> [WORK TASK]:
Keep every line of the data below that has the string "none" and present those lines.

[Change listing data]
BEGIN
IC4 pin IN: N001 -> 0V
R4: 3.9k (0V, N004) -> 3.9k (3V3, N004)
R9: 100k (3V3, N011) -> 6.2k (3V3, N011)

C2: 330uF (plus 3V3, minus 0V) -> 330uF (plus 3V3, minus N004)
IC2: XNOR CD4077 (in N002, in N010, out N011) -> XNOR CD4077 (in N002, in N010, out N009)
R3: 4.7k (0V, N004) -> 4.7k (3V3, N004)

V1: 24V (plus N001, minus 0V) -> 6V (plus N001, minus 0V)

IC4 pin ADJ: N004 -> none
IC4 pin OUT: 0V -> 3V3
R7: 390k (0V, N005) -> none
END
BEGIN
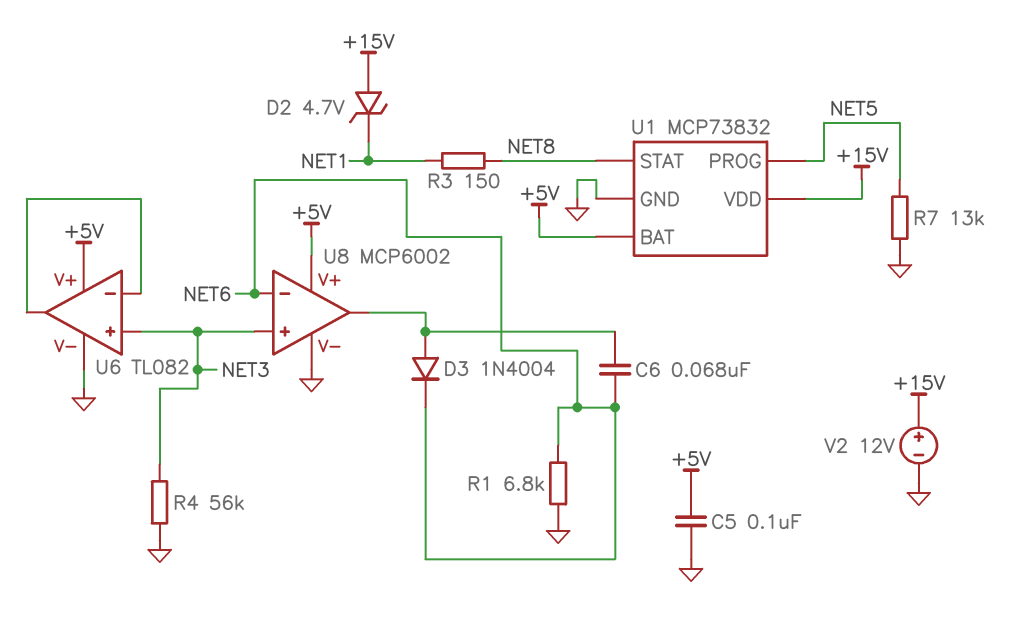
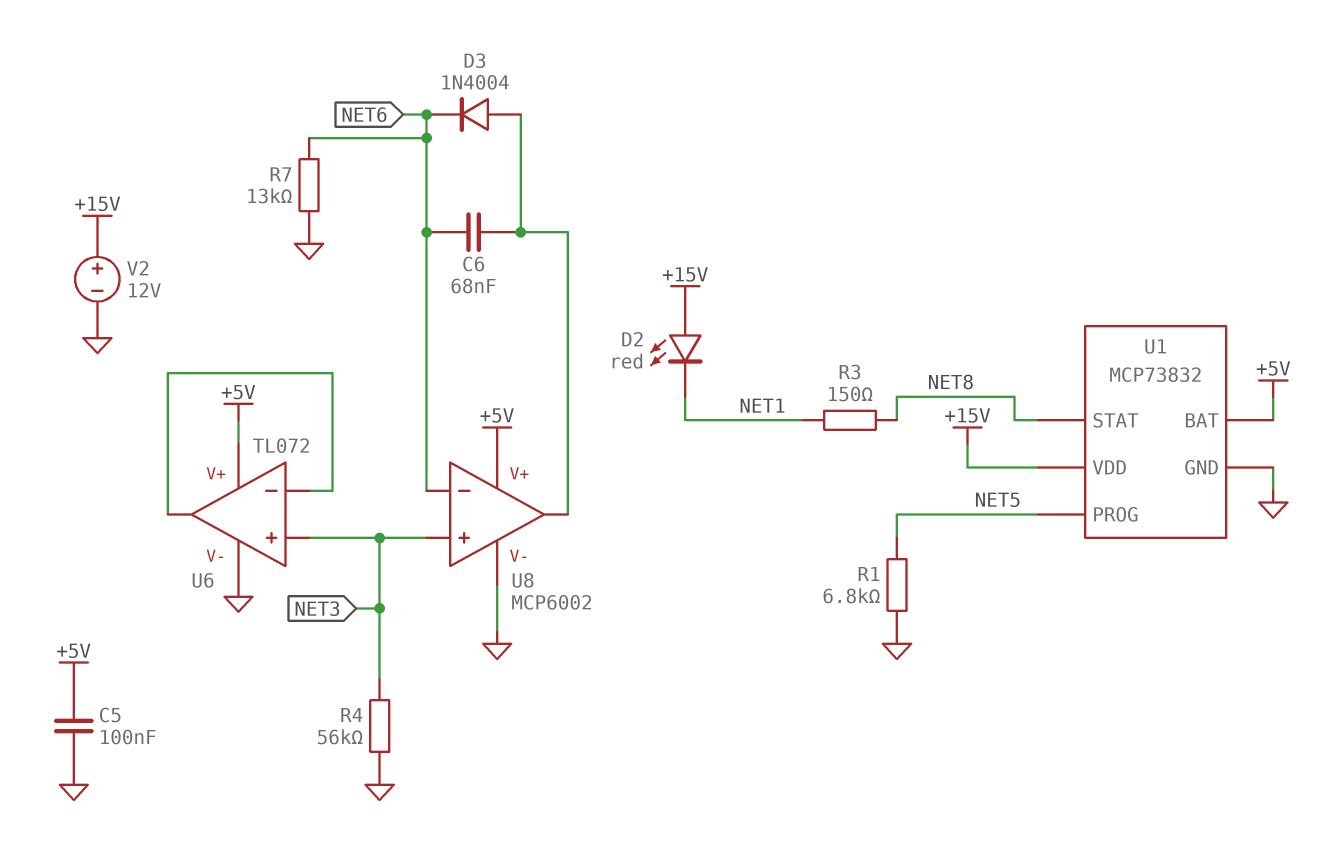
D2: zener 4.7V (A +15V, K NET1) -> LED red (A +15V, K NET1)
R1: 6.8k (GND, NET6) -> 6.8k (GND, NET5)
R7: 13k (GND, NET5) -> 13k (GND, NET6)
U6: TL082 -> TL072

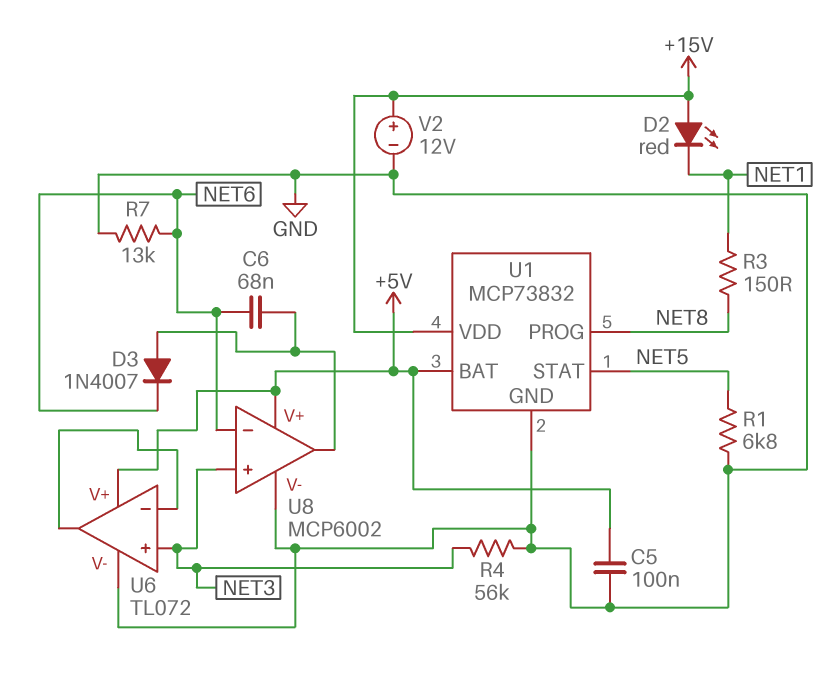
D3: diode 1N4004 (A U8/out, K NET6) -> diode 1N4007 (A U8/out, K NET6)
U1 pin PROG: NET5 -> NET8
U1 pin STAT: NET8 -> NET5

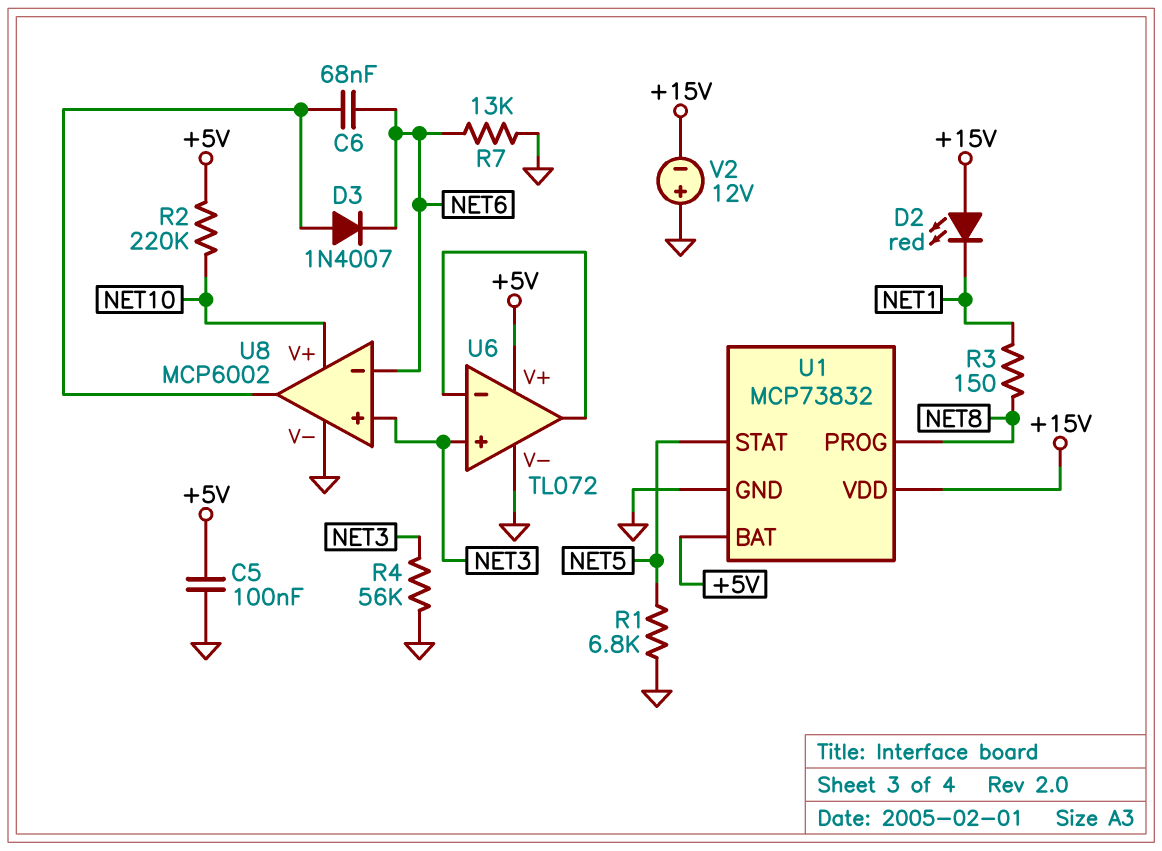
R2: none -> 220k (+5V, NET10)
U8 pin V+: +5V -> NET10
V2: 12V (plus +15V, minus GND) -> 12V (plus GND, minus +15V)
END
> [ANSWER AREA]:
IC4 pin ADJ: N004 -> none
R7: 390k (0V, N005) -> none
R2: none -> 220k (+5V, NET10)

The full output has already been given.